[Items from a dataset]
────────────────

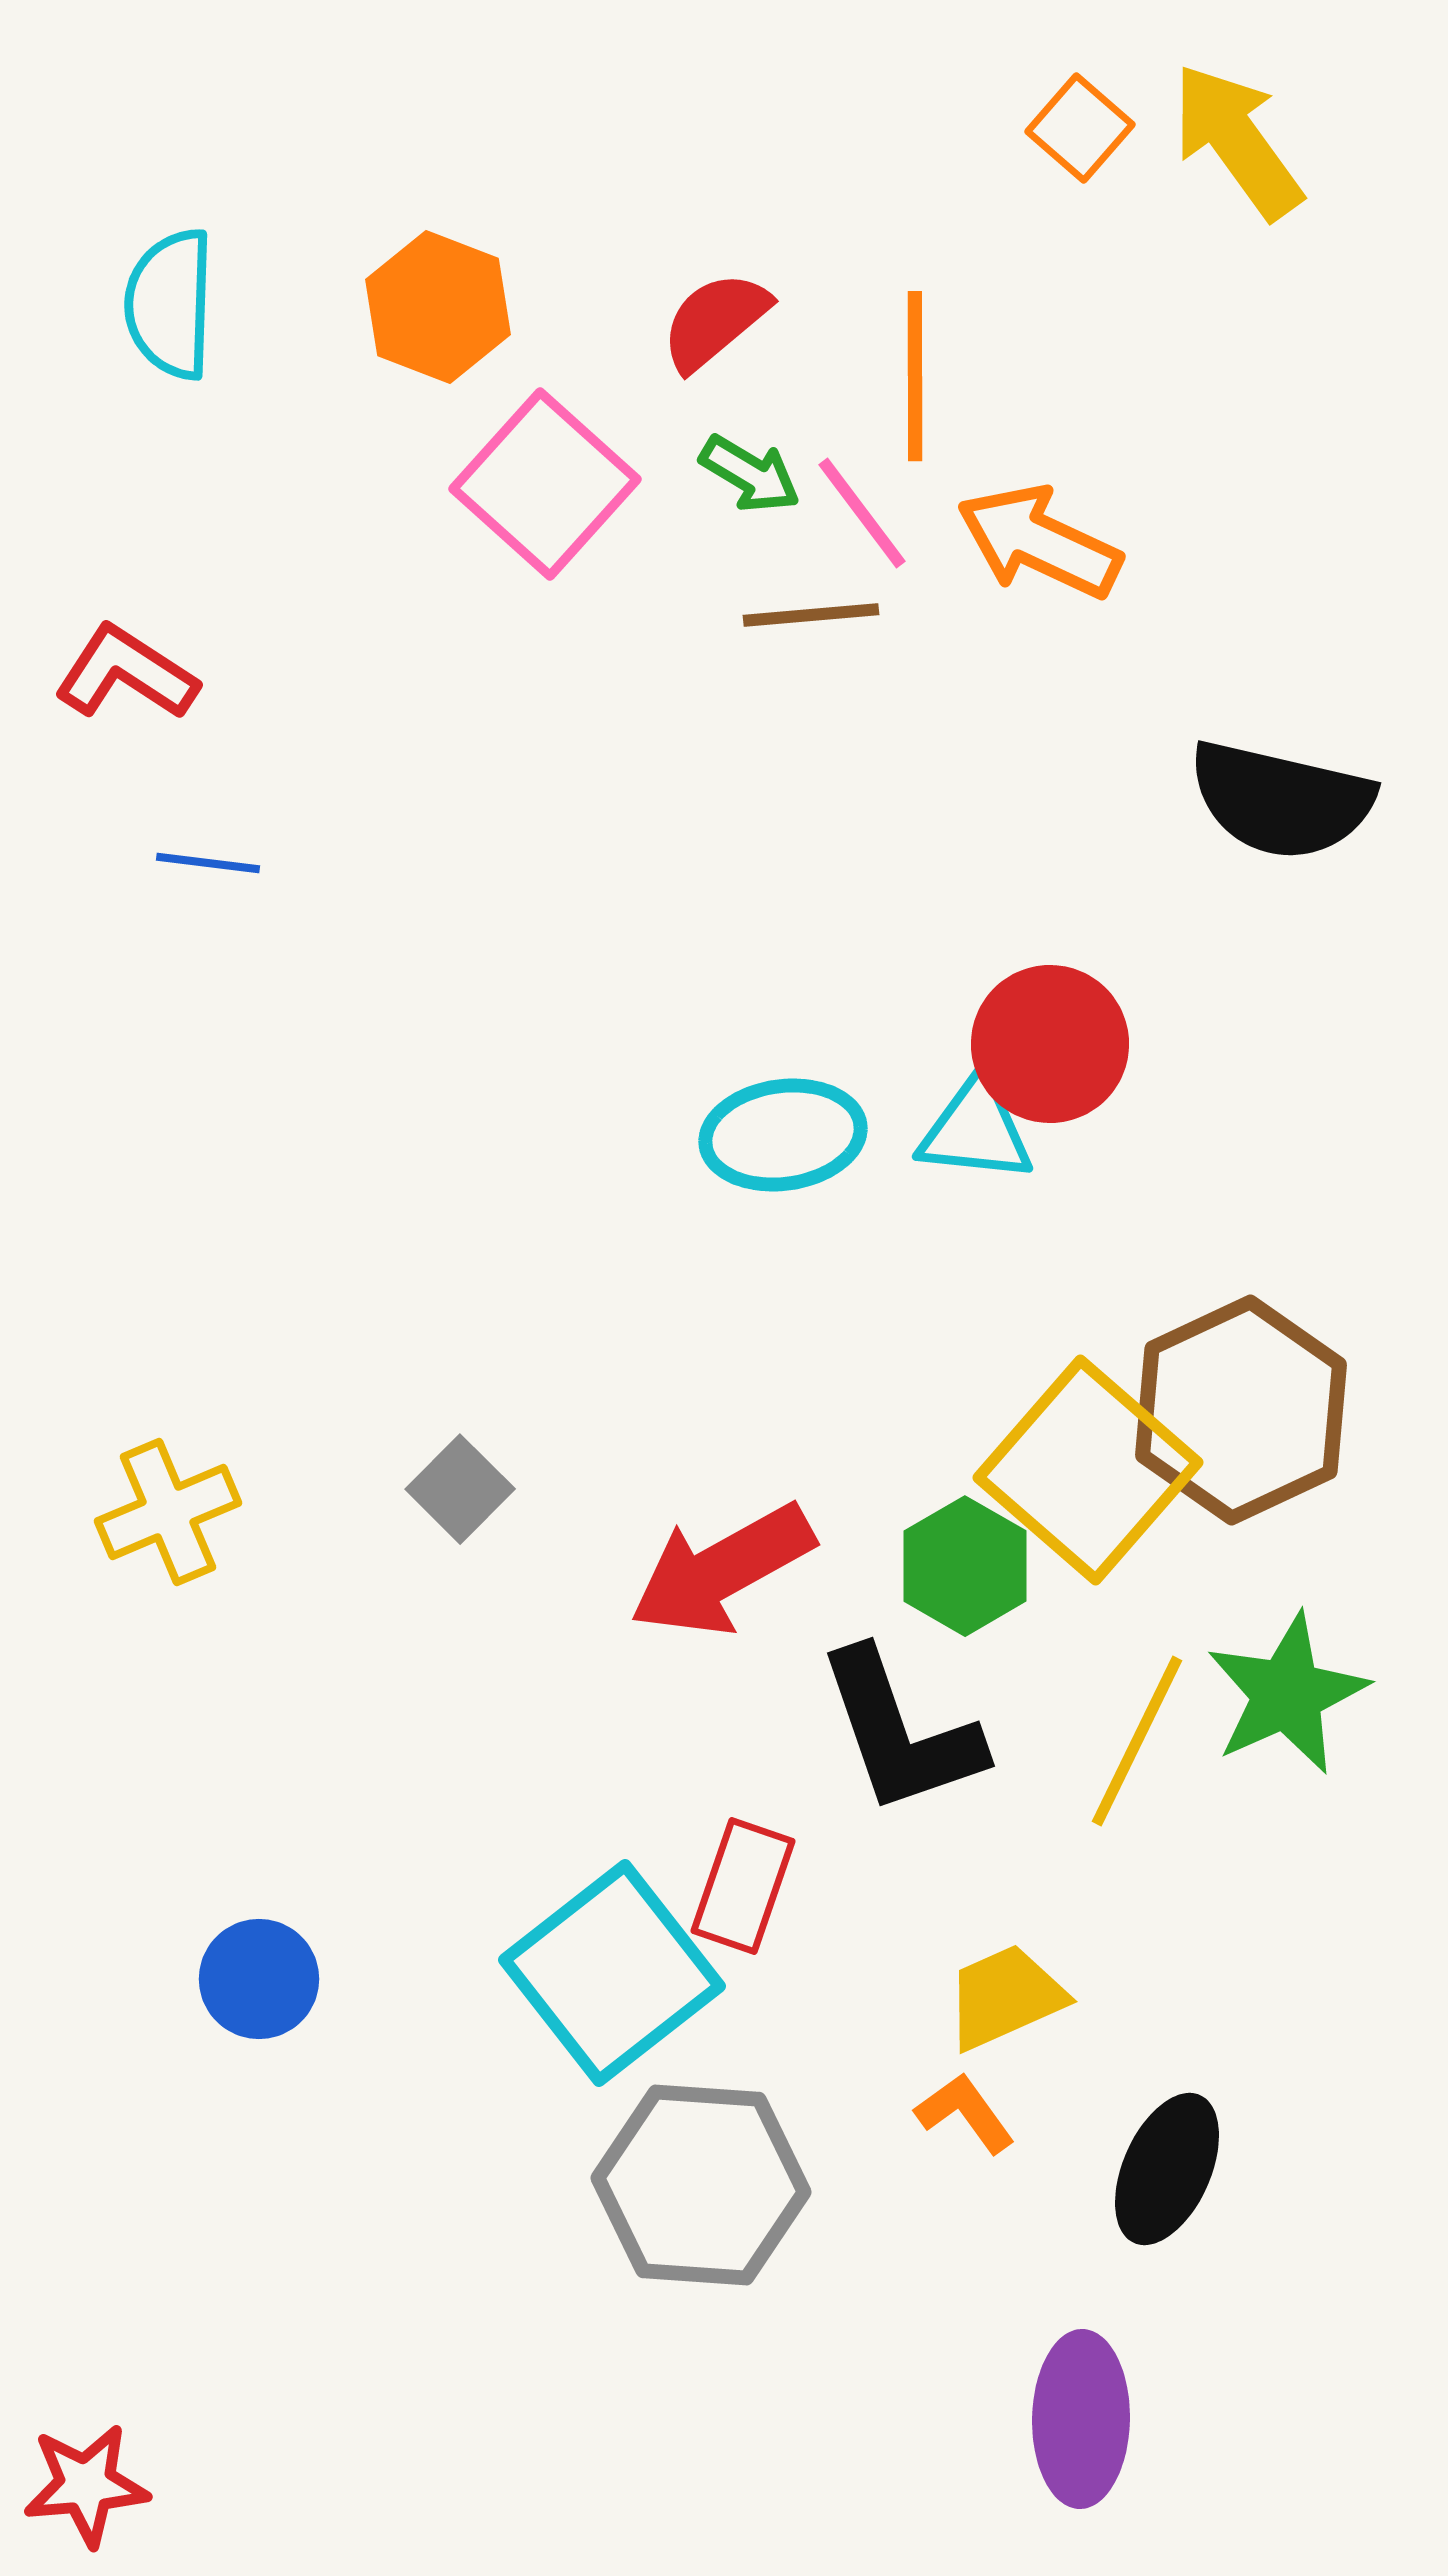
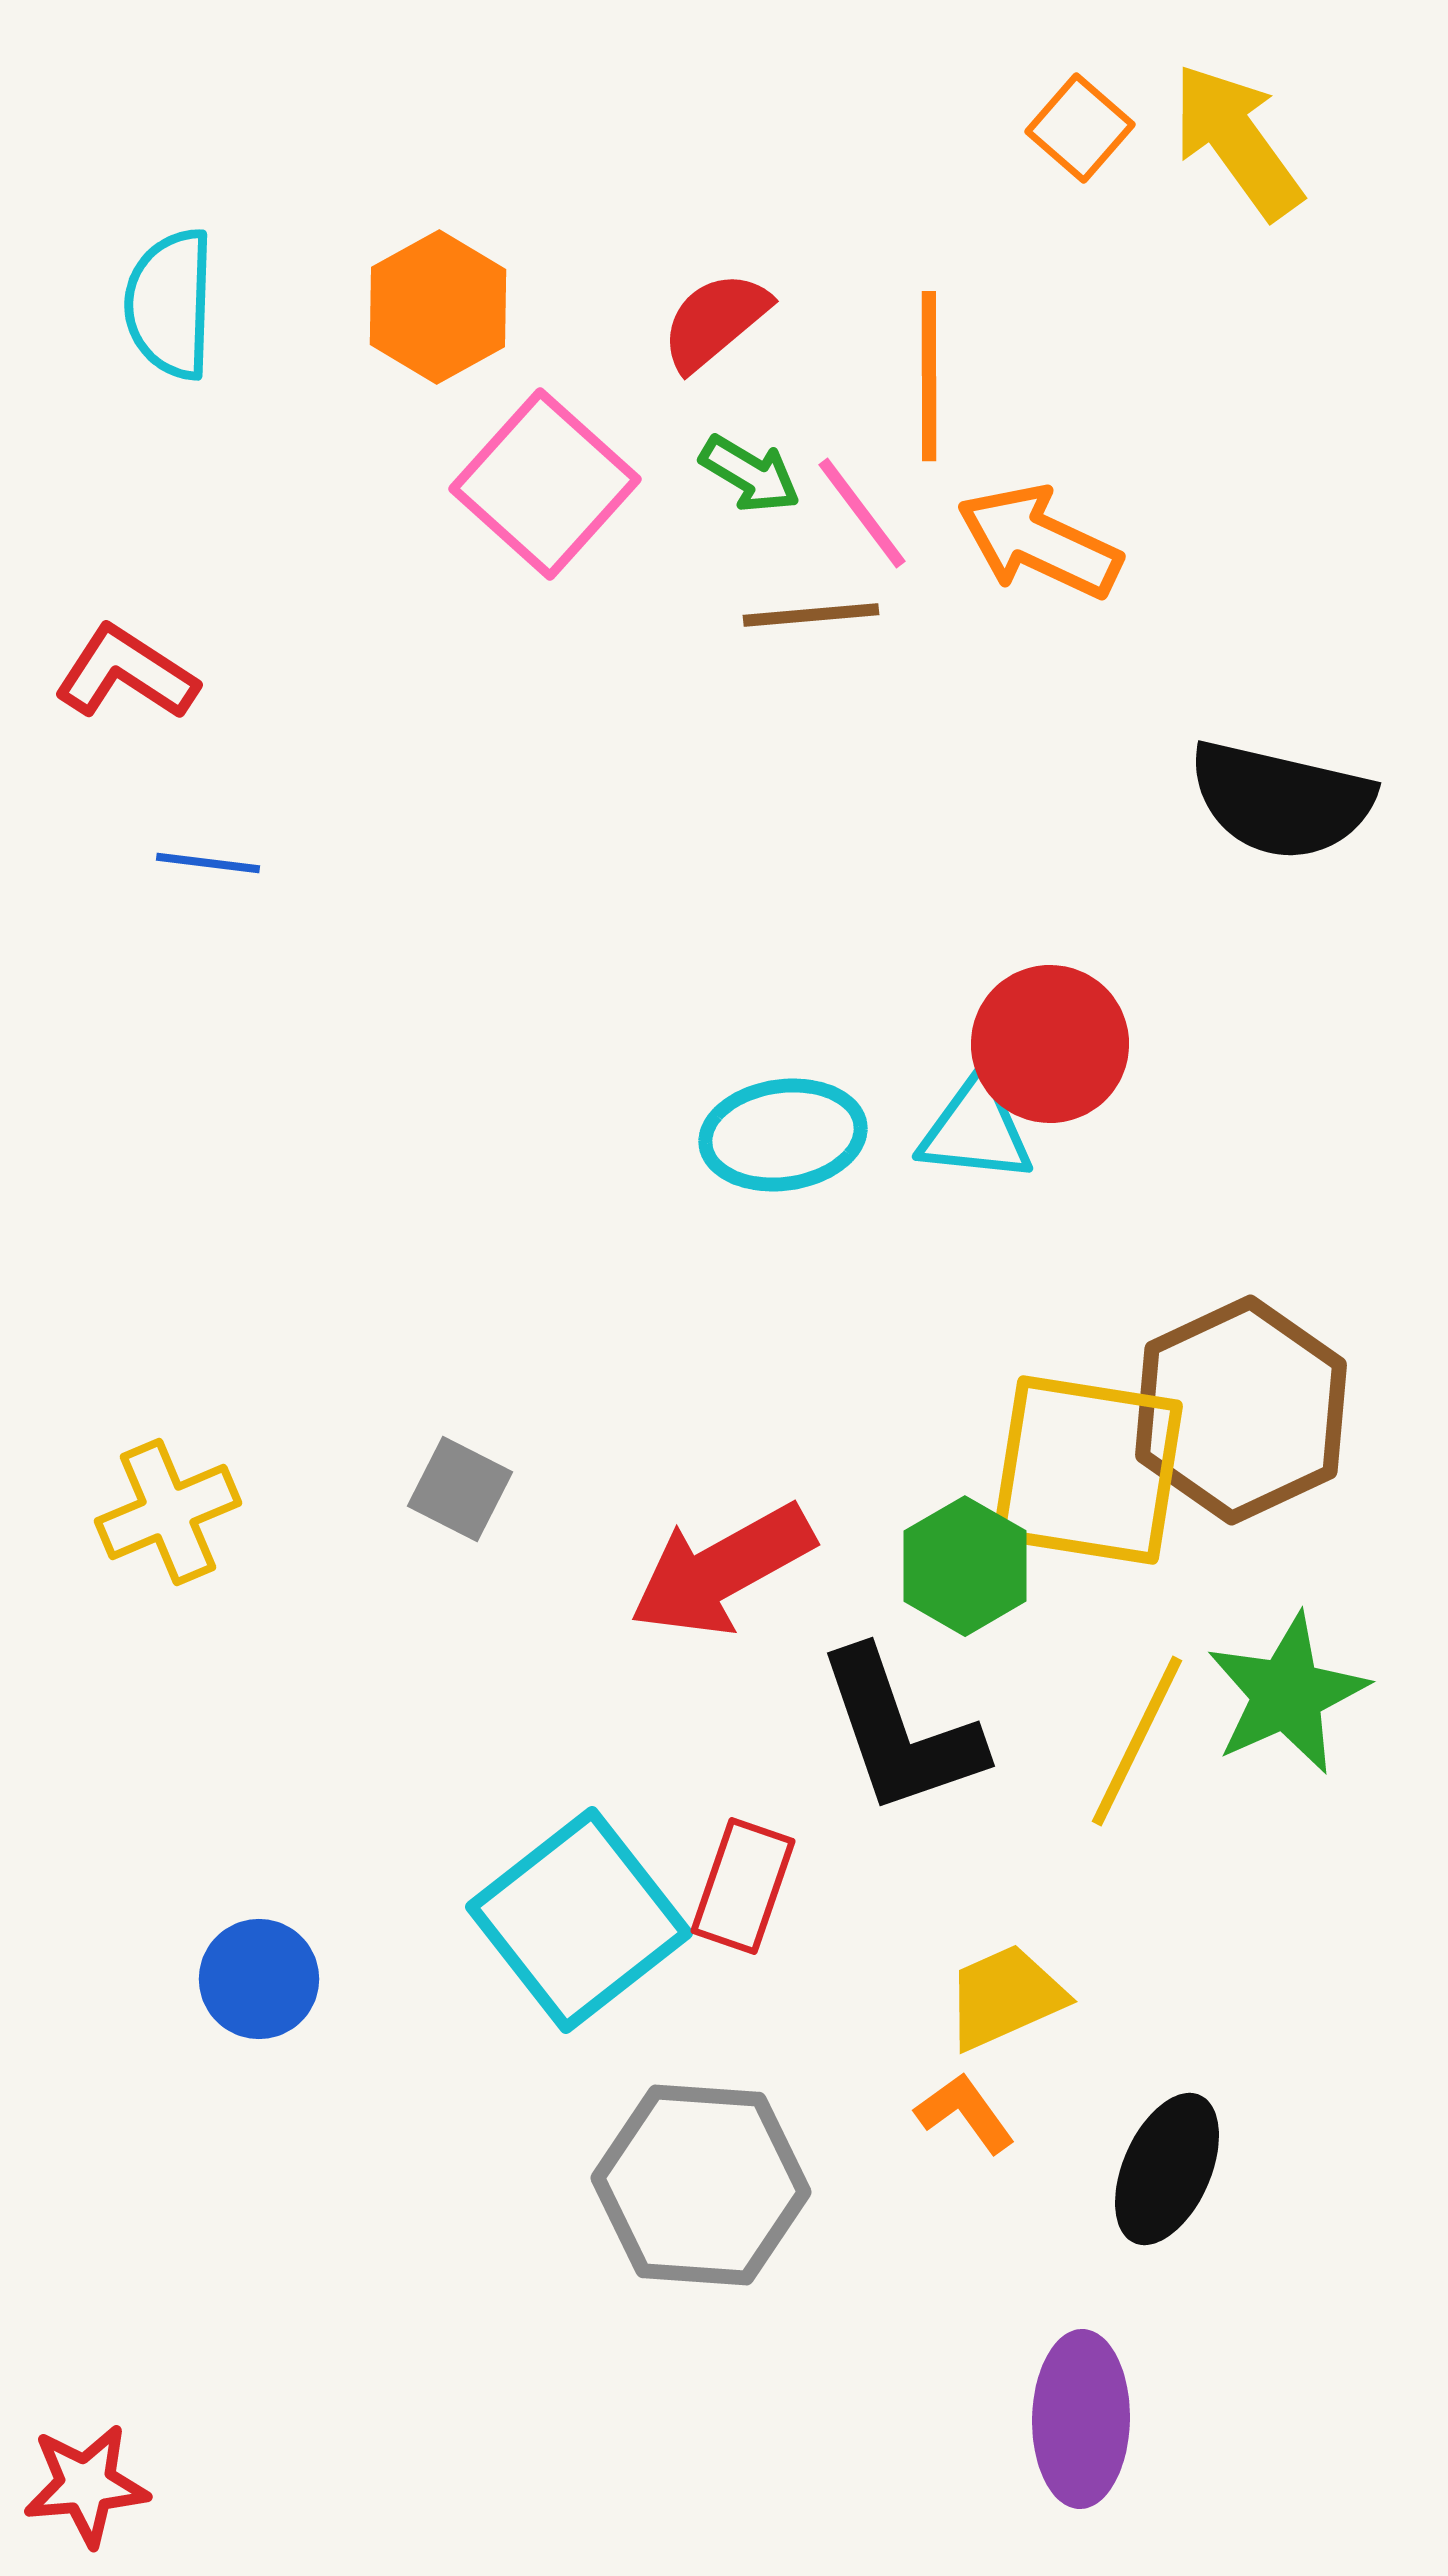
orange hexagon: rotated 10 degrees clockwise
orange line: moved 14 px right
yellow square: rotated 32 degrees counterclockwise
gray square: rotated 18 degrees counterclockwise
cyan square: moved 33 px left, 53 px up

────────────────

▶ _Exercise requirements_
Each line from the one containing "orange line: moved 14 px right" to the final line above should be written out exactly; please omit the others.

▶ _Task response_
orange line: moved 14 px right
yellow square: rotated 32 degrees counterclockwise
gray square: rotated 18 degrees counterclockwise
cyan square: moved 33 px left, 53 px up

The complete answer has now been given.